From the first line to the last, retype the records exactly without their images.

------ Dataset ------

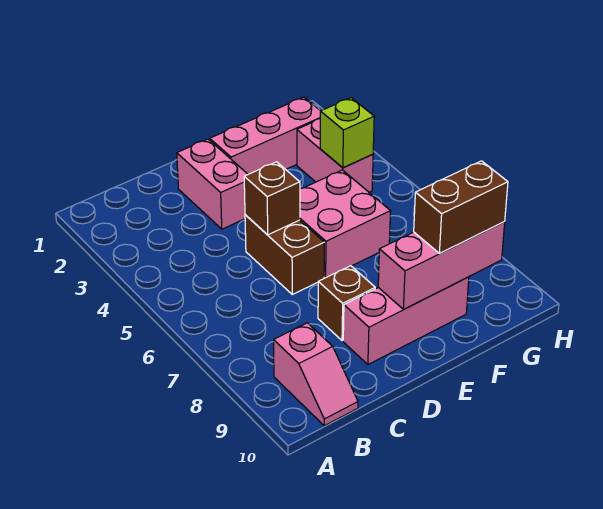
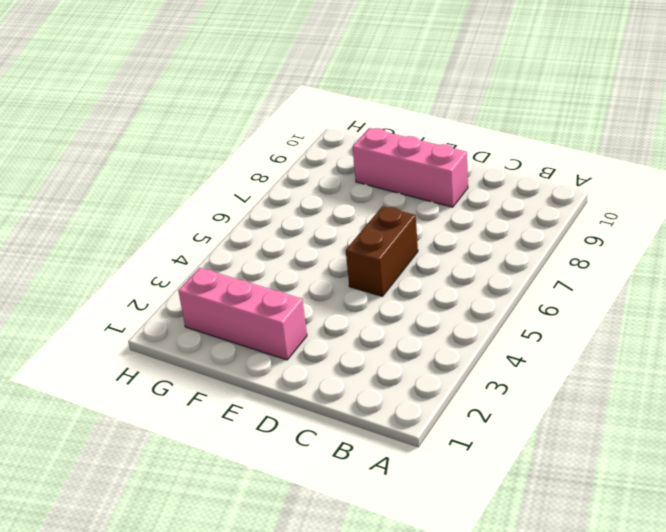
none -> pink 1x2 slope [274,323,358,426]
none -> pink 1x2 brick [177,139,248,229]
none -> brown 1x1 brick [318,266,375,341]

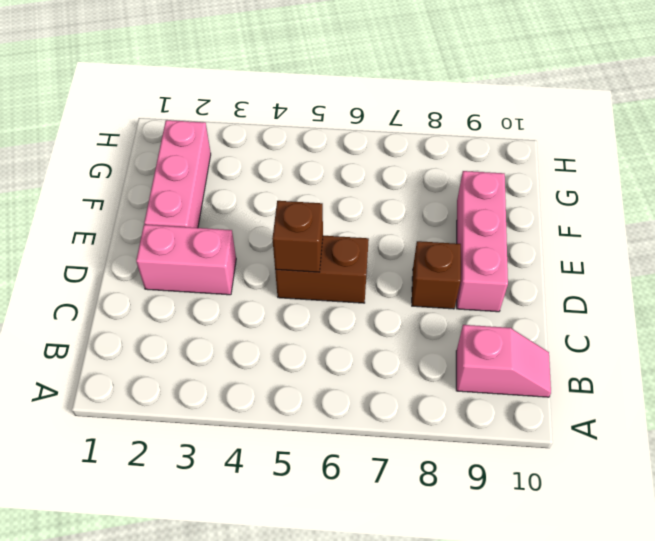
none -> pink 2x2 brick [300,170,391,278]
none -> pink 1x2 brick [297,119,373,192]
none -> pink 1x3 brick [378,222,505,309]

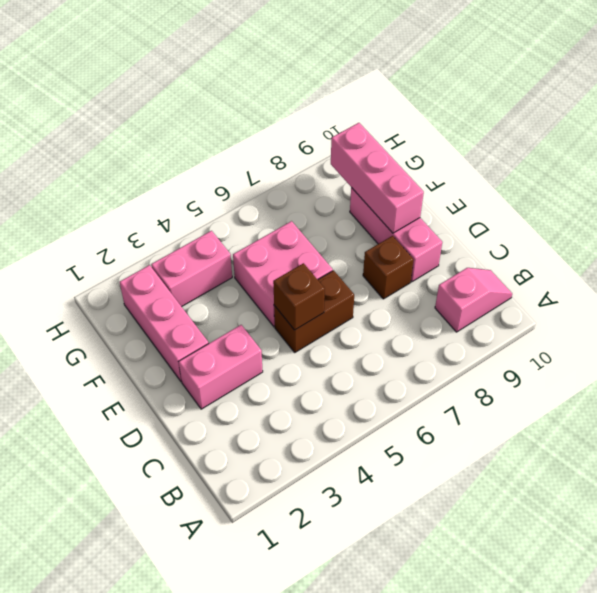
none -> lime 1x1 brick [320,98,374,168]
none -> brown 1x2 brick [414,161,508,253]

------

Output for this exercise
none -> pink 1x2 slope [274,323,358,426]
none -> pink 1x2 brick [177,139,248,229]
none -> brown 1x1 brick [318,266,375,341]

none -> pink 2x2 brick [300,170,391,278]
none -> pink 1x2 brick [297,119,373,192]
none -> pink 1x3 brick [378,222,505,309]

none -> lime 1x1 brick [320,98,374,168]
none -> brown 1x2 brick [414,161,508,253]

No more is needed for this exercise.